▶ _Task objective_: Return all the entries word for word.

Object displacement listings

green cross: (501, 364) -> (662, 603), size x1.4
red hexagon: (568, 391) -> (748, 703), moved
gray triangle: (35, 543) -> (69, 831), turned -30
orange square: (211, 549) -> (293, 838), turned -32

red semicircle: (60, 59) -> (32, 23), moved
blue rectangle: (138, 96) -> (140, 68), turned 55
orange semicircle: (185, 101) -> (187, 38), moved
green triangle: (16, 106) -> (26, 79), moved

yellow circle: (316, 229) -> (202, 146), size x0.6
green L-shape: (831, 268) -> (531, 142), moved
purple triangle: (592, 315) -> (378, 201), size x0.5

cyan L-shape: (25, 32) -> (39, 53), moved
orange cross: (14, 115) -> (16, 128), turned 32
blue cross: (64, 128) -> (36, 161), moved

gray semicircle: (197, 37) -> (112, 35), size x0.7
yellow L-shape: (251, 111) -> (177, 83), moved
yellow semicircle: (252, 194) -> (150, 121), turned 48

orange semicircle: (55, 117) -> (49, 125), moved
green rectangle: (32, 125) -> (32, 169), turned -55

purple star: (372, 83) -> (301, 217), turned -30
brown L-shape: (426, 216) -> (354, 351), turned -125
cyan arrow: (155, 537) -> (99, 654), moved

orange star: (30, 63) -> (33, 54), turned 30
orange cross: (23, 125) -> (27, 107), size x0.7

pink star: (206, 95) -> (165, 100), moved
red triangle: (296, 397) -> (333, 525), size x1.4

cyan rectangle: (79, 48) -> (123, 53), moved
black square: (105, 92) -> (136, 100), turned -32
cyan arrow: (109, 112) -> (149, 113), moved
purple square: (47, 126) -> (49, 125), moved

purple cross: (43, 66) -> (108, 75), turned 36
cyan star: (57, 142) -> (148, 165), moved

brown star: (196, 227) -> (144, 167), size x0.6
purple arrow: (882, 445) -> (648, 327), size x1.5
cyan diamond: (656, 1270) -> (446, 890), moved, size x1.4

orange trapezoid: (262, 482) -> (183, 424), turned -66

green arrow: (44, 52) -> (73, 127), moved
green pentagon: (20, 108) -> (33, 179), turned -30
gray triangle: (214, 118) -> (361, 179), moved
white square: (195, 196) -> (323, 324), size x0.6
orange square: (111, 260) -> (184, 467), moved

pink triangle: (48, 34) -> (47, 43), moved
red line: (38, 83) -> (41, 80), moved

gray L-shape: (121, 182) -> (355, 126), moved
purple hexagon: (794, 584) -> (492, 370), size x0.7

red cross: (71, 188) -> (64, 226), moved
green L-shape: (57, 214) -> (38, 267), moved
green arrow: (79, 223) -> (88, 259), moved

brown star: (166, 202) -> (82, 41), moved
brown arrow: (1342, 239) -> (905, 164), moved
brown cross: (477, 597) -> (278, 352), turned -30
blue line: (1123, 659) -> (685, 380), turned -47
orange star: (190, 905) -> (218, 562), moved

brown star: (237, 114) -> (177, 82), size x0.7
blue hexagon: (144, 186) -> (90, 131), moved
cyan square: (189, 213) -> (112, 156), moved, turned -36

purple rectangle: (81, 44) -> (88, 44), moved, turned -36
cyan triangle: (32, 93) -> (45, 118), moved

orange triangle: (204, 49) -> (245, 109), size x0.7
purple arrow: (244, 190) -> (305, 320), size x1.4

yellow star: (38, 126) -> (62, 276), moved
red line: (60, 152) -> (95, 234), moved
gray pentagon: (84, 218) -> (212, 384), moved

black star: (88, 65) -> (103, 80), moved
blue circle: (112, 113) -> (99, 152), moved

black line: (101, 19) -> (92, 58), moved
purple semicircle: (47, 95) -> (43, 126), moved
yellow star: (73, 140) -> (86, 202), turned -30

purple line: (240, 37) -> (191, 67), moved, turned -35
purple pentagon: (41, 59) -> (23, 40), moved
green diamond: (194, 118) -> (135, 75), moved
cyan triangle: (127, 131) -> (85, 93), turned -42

▶ _Task answer_:
green cross: (501, 364) -> (662, 603), size x1.4
red hexagon: (568, 391) -> (748, 703), moved
gray triangle: (35, 543) -> (69, 831), turned -30
orange square: (211, 549) -> (293, 838), turned -32

red semicircle: (60, 59) -> (32, 23), moved
blue rectangle: (138, 96) -> (140, 68), turned 55
orange semicircle: (185, 101) -> (187, 38), moved
green triangle: (16, 106) -> (26, 79), moved

yellow circle: (316, 229) -> (202, 146), size x0.6
green L-shape: (831, 268) -> (531, 142), moved
purple triangle: (592, 315) -> (378, 201), size x0.5

cyan L-shape: (25, 32) -> (39, 53), moved
orange cross: (14, 115) -> (16, 128), turned 32
blue cross: (64, 128) -> (36, 161), moved

gray semicircle: (197, 37) -> (112, 35), size x0.7
yellow L-shape: (251, 111) -> (177, 83), moved
yellow semicircle: (252, 194) -> (150, 121), turned 48

orange semicircle: (55, 117) -> (49, 125), moved
green rectangle: (32, 125) -> (32, 169), turned -55

purple star: (372, 83) -> (301, 217), turned -30
brown L-shape: (426, 216) -> (354, 351), turned -125
cyan arrow: (155, 537) -> (99, 654), moved

orange star: (30, 63) -> (33, 54), turned 30
orange cross: (23, 125) -> (27, 107), size x0.7

pink star: (206, 95) -> (165, 100), moved
red triangle: (296, 397) -> (333, 525), size x1.4

cyan rectangle: (79, 48) -> (123, 53), moved
black square: (105, 92) -> (136, 100), turned -32
cyan arrow: (109, 112) -> (149, 113), moved
purple square: (47, 126) -> (49, 125), moved

purple cross: (43, 66) -> (108, 75), turned 36
cyan star: (57, 142) -> (148, 165), moved

brown star: (196, 227) -> (144, 167), size x0.6
purple arrow: (882, 445) -> (648, 327), size x1.5
cyan diamond: (656, 1270) -> (446, 890), moved, size x1.4

orange trapezoid: (262, 482) -> (183, 424), turned -66

green arrow: (44, 52) -> (73, 127), moved
green pentagon: (20, 108) -> (33, 179), turned -30
gray triangle: (214, 118) -> (361, 179), moved
white square: (195, 196) -> (323, 324), size x0.6
orange square: (111, 260) -> (184, 467), moved

pink triangle: (48, 34) -> (47, 43), moved
red line: (38, 83) -> (41, 80), moved

gray L-shape: (121, 182) -> (355, 126), moved
purple hexagon: (794, 584) -> (492, 370), size x0.7

red cross: (71, 188) -> (64, 226), moved
green L-shape: (57, 214) -> (38, 267), moved
green arrow: (79, 223) -> (88, 259), moved

brown star: (166, 202) -> (82, 41), moved
brown arrow: (1342, 239) -> (905, 164), moved
brown cross: (477, 597) -> (278, 352), turned -30
blue line: (1123, 659) -> (685, 380), turned -47
orange star: (190, 905) -> (218, 562), moved

brown star: (237, 114) -> (177, 82), size x0.7
blue hexagon: (144, 186) -> (90, 131), moved
cyan square: (189, 213) -> (112, 156), moved, turned -36

purple rectangle: (81, 44) -> (88, 44), moved, turned -36
cyan triangle: (32, 93) -> (45, 118), moved

orange triangle: (204, 49) -> (245, 109), size x0.7
purple arrow: (244, 190) -> (305, 320), size x1.4

yellow star: (38, 126) -> (62, 276), moved
red line: (60, 152) -> (95, 234), moved
gray pentagon: (84, 218) -> (212, 384), moved

black star: (88, 65) -> (103, 80), moved
blue circle: (112, 113) -> (99, 152), moved

black line: (101, 19) -> (92, 58), moved
purple semicircle: (47, 95) -> (43, 126), moved
yellow star: (73, 140) -> (86, 202), turned -30

purple line: (240, 37) -> (191, 67), moved, turned -35
purple pentagon: (41, 59) -> (23, 40), moved
green diamond: (194, 118) -> (135, 75), moved
cyan triangle: (127, 131) -> (85, 93), turned -42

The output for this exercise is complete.